START Study material

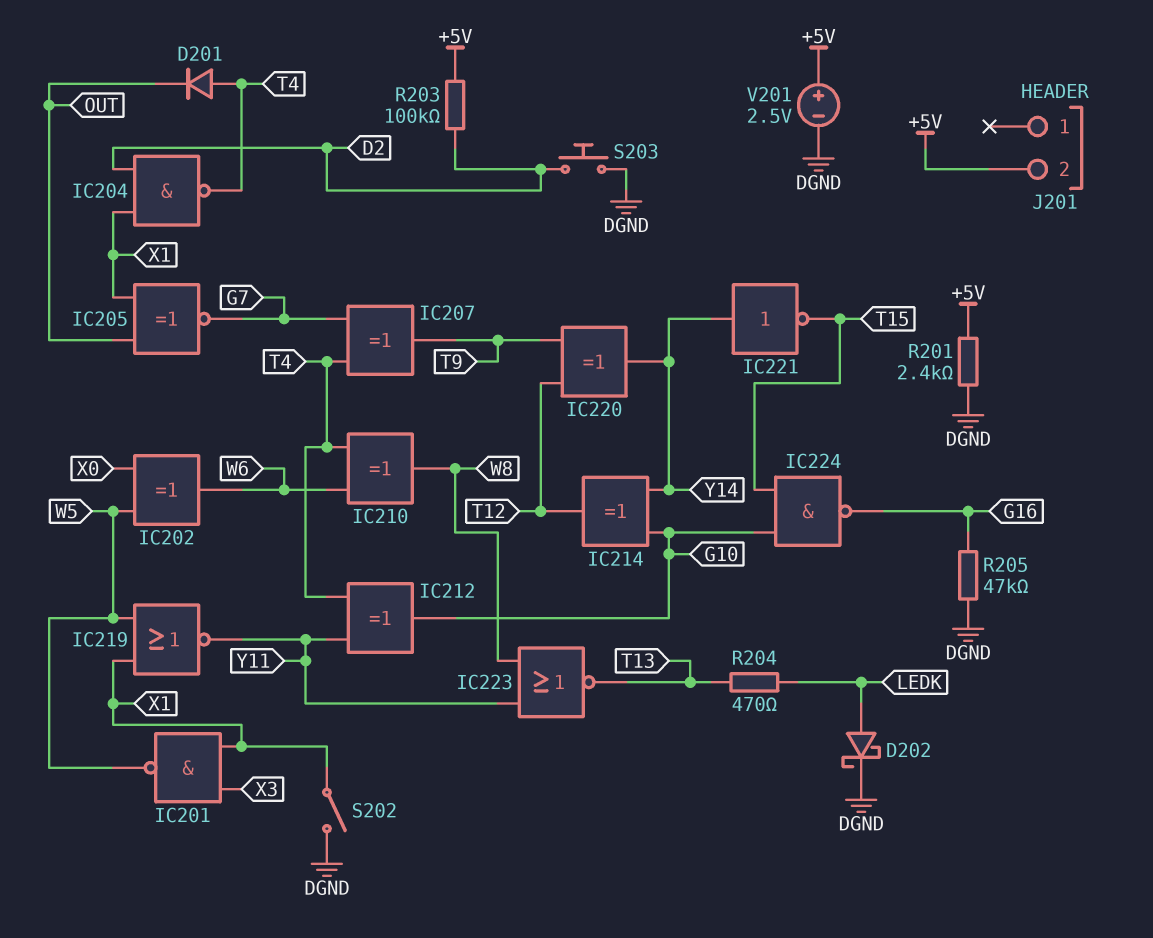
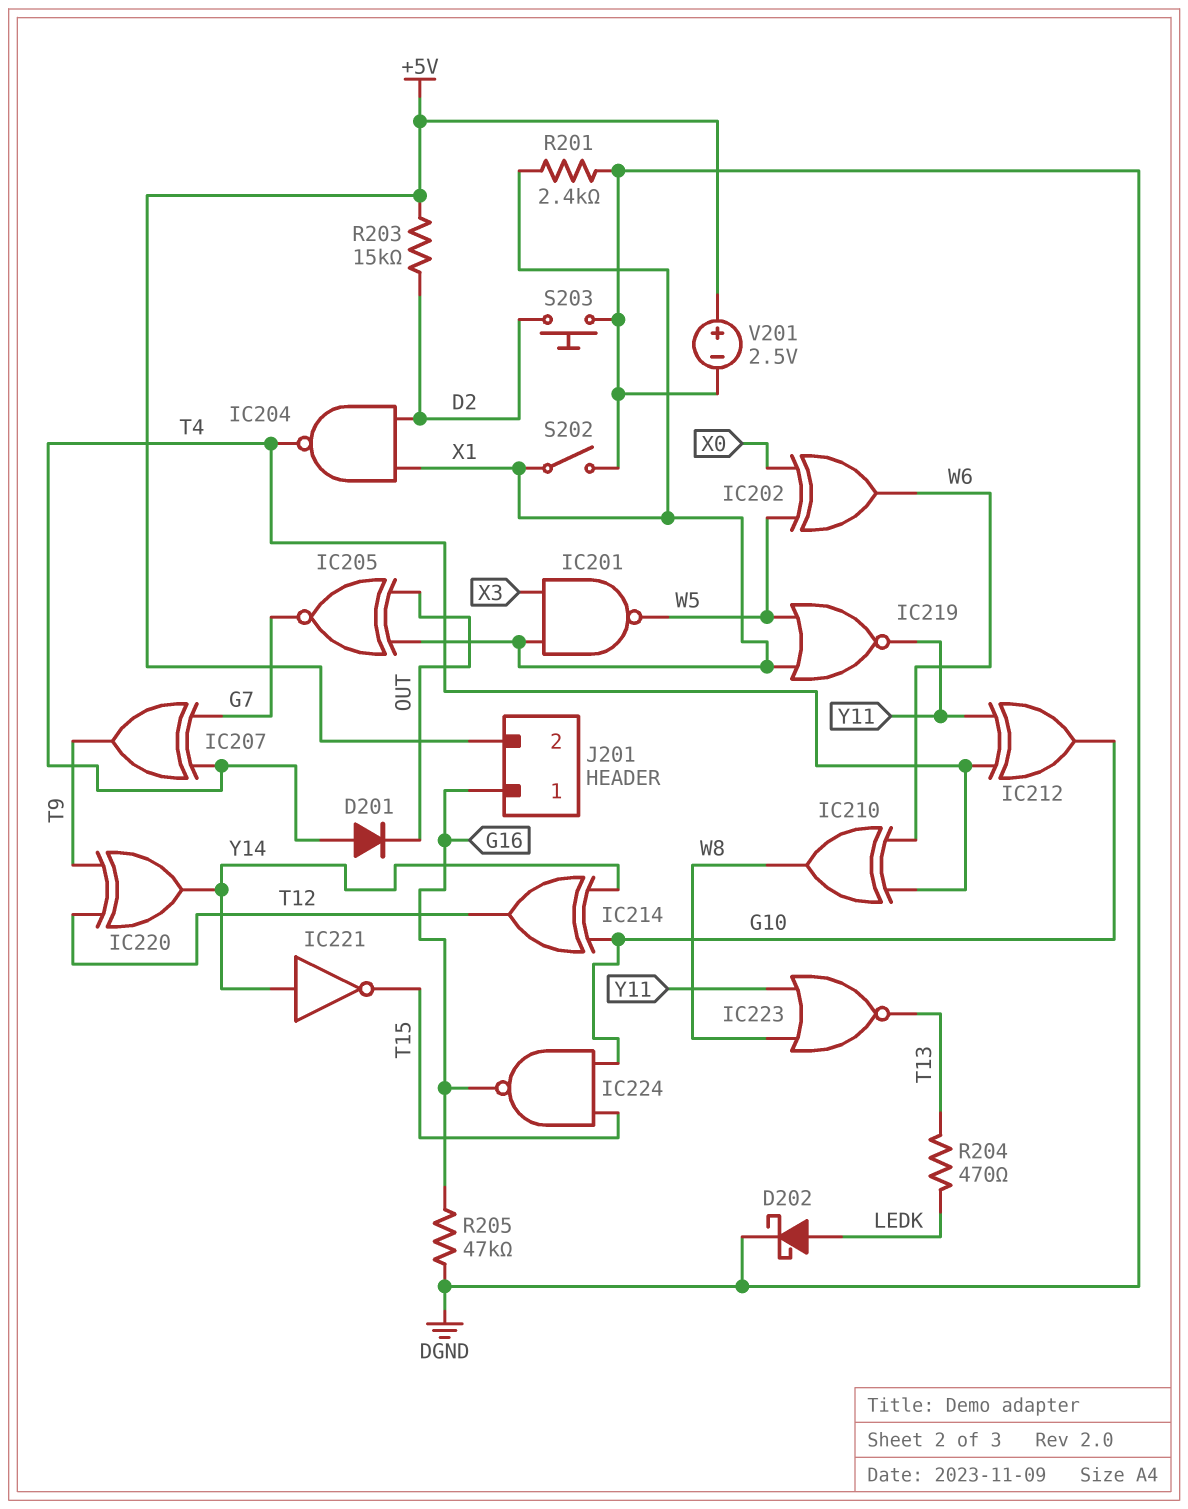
J201 pin 1: none -> G16
R201: 2.4k (+5V, DGND) -> 2.4k (DGND, X1)
R203: 100k (+5V, D2) -> 15k (+5V, D2)

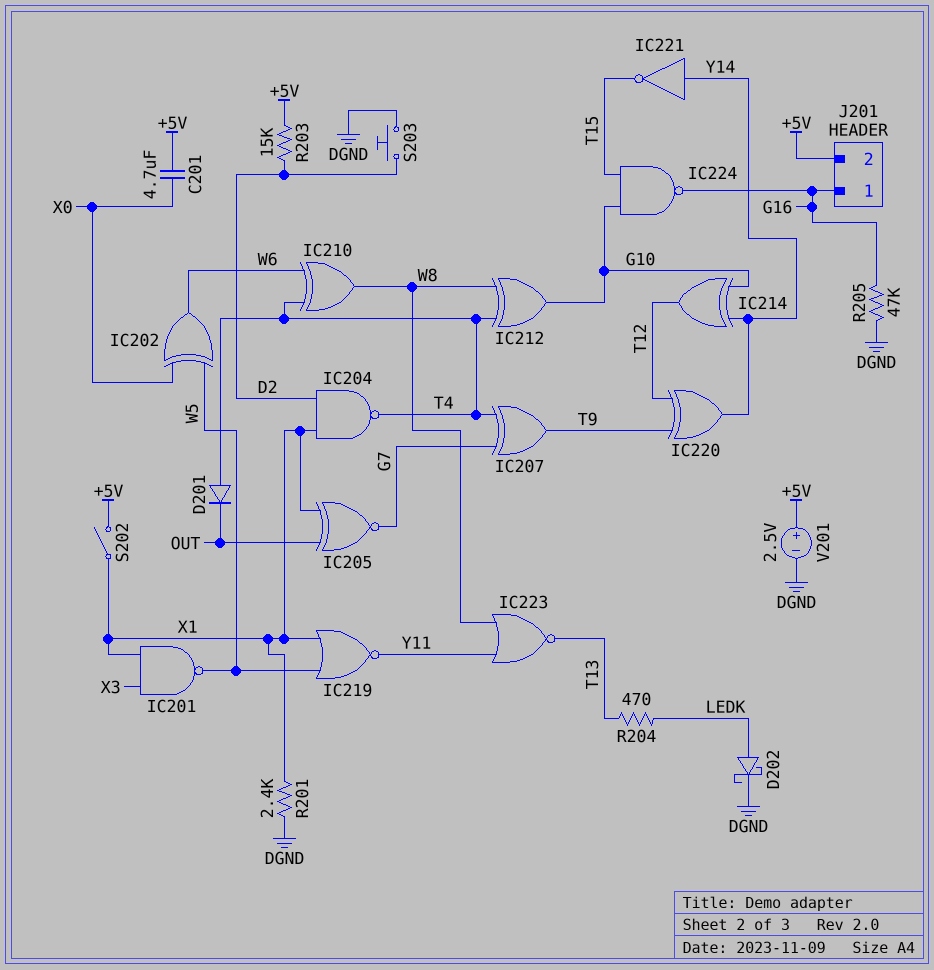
C201: none -> 4.7uF (+5V, X0)
IC212: XOR (in T4, in Y11, out G10) -> XOR (in T4, in W8, out G10)
S202: switch (DGND, X1) -> switch (+5V, X1)

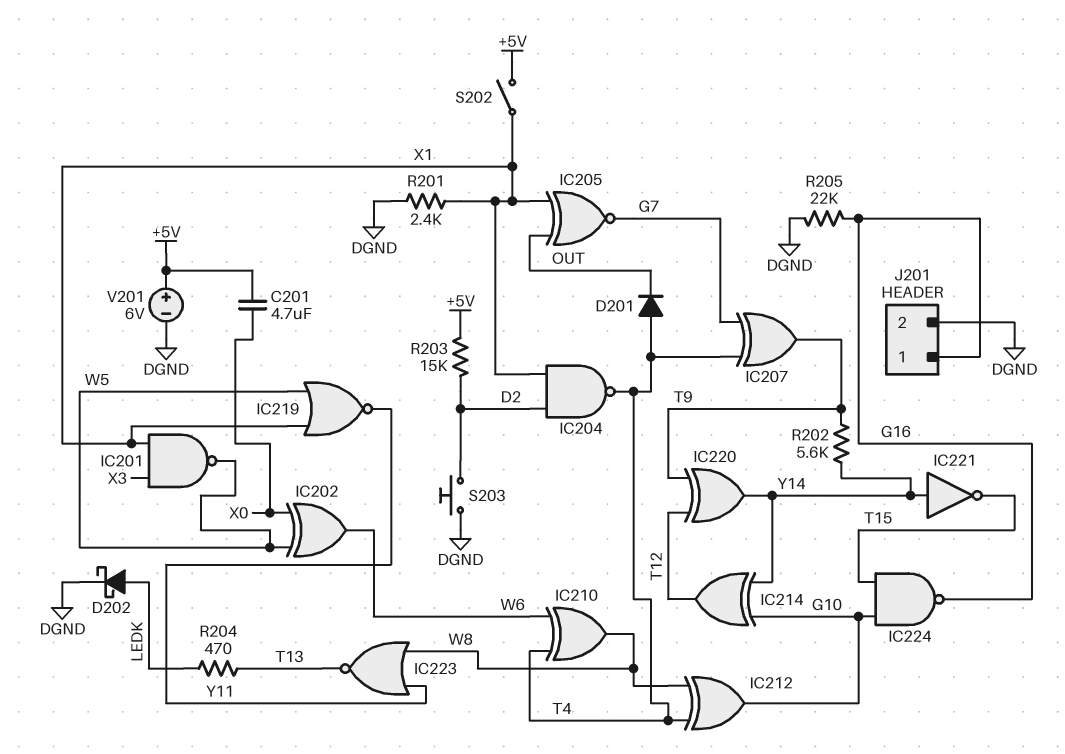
J201 pin 2: +5V -> DGND
R202: none -> 5.6k (T9, Y14)
R205: 47k (DGND, G16) -> 22k (DGND, G16)
V201: 2.5V (plus +5V, minus DGND) -> 6V (plus +5V, minus DGND)

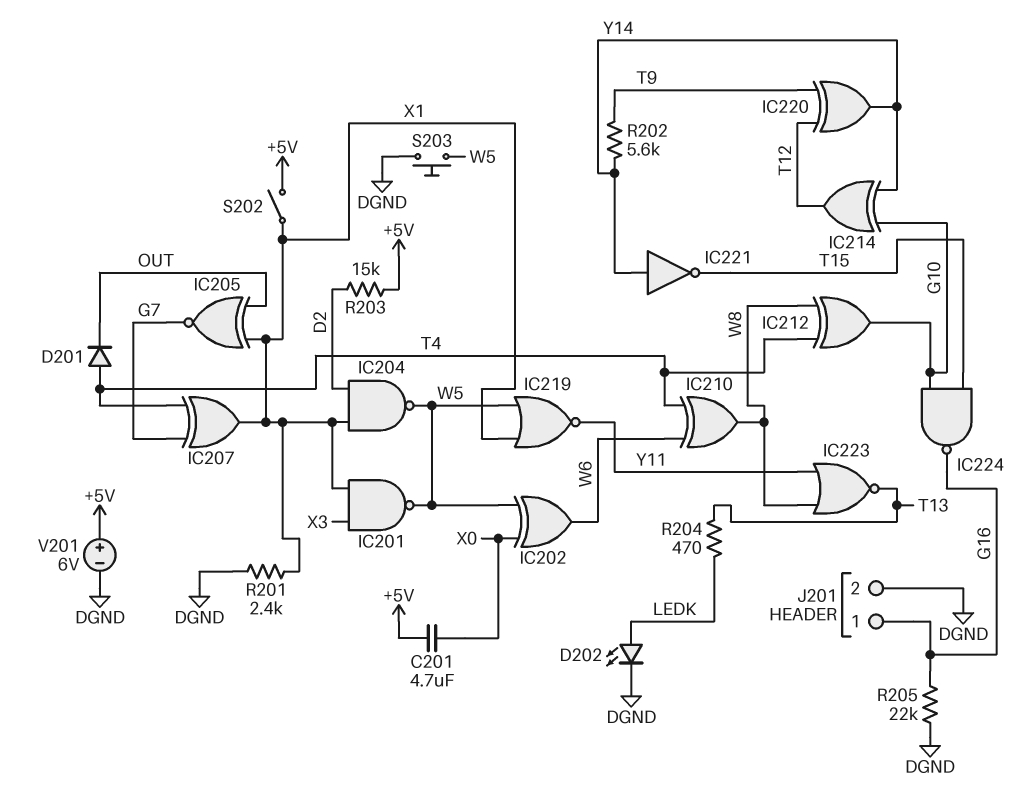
D202: schottky (A LEDK, K DGND) -> LED (A LEDK, K DGND)
IC204: NAND (in D2, in X1, out T4) -> NAND (in D2, in X1, out W5)
IC207: XOR (in G7, in T4, out T9) -> XOR (in G7, in T4, out X1)
S203: button (D2, DGND) -> button (DGND, W5)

END Study material

Where does "none" occur in the data? Copy each line that has it.

### Response to the task
J201 pin 1: none -> G16
C201: none -> 4.7uF (+5V, X0)
R202: none -> 5.6k (T9, Y14)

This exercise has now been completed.